• GOAL: Identify and copy each line in the records below that contains the string "instrumentName", with matching case.

• DATA FOR THE TASK:
## Begin

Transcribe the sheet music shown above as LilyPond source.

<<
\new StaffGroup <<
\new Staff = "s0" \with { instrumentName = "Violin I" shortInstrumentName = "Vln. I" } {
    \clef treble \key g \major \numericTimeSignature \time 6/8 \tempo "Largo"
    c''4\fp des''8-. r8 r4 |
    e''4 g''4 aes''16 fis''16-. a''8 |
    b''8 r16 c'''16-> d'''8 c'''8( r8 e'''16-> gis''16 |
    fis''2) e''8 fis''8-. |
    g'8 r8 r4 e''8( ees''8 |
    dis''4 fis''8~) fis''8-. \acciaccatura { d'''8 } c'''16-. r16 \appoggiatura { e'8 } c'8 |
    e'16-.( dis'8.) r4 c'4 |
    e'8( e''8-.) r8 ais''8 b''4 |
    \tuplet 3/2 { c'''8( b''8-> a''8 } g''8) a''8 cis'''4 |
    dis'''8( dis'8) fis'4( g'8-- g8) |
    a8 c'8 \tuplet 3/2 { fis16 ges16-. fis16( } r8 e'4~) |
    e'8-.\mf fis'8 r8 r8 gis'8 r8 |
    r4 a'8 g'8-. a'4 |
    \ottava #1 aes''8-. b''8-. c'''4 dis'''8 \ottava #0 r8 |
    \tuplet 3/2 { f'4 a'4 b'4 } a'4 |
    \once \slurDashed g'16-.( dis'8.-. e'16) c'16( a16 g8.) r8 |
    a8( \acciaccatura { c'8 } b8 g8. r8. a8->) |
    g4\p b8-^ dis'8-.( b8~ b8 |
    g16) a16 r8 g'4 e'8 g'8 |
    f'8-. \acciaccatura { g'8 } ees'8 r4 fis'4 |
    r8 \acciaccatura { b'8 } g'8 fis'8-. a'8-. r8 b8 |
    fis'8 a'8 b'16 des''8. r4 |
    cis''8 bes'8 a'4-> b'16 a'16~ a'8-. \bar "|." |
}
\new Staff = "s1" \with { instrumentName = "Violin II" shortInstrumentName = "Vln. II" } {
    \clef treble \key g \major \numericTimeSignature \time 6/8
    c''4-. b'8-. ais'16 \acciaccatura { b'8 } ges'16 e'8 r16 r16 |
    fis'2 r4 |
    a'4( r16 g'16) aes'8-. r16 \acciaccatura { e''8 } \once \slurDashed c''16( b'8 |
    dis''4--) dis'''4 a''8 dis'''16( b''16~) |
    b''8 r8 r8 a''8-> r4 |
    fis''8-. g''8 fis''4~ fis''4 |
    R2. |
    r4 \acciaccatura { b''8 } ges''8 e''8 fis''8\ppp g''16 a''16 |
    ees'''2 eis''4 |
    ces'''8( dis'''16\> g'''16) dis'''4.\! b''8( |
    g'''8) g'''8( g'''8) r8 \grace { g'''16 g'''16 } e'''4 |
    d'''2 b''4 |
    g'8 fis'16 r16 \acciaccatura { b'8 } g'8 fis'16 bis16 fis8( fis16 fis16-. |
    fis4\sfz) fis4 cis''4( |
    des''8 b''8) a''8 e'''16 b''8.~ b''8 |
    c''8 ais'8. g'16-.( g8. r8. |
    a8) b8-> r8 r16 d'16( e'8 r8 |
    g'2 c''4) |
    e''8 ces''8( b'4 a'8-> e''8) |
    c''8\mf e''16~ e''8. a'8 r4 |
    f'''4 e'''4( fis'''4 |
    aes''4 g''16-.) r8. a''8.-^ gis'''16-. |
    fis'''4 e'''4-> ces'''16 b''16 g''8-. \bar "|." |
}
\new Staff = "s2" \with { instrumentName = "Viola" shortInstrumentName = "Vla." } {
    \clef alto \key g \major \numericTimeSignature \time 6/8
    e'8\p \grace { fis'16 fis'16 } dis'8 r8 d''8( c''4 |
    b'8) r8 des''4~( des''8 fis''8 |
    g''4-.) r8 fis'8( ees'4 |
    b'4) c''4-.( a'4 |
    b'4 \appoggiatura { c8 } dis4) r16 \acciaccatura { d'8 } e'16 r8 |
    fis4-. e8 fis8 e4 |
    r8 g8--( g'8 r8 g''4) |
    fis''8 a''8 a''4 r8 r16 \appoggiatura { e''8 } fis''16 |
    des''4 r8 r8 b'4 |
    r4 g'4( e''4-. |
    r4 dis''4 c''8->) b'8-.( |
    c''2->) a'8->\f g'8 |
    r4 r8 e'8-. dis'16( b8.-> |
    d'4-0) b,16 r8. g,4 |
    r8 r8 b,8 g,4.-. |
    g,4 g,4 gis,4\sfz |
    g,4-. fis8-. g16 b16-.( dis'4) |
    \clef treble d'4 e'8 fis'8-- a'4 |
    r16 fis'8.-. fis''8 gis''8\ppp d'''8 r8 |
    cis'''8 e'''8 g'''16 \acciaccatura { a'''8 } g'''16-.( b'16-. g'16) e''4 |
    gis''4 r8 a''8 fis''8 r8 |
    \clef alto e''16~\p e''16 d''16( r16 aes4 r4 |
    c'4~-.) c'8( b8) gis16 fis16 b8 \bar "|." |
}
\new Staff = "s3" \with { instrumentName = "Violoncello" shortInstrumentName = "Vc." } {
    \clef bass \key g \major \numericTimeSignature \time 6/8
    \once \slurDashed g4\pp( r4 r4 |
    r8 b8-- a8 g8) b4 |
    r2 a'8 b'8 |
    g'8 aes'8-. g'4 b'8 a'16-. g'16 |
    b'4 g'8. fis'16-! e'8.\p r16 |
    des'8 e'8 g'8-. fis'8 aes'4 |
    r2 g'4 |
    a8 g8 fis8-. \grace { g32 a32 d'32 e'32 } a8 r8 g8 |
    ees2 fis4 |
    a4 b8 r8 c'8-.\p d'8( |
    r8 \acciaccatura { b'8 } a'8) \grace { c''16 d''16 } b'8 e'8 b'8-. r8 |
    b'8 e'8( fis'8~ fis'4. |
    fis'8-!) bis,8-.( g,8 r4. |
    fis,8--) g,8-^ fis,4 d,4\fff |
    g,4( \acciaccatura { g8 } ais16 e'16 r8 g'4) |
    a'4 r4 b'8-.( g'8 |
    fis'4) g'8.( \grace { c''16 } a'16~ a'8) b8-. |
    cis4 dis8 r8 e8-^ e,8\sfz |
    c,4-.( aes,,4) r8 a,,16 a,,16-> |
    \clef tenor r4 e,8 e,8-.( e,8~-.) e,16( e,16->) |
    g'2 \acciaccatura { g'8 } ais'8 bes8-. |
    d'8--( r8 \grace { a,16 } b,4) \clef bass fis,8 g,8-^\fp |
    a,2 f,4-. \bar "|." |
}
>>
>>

## End

• ANSWER TO THE TASK:
\new Staff = "s0" \with { instrumentName = "Violin I" shortInstrumentName = "Vln. I" } {
\new Staff = "s1" \with { instrumentName = "Violin II" shortInstrumentName = "Vln. II" } {
\new Staff = "s2" \with { instrumentName = "Viola" shortInstrumentName = "Vla." } {
\new Staff = "s3" \with { instrumentName = "Violoncello" shortInstrumentName = "Vc." } {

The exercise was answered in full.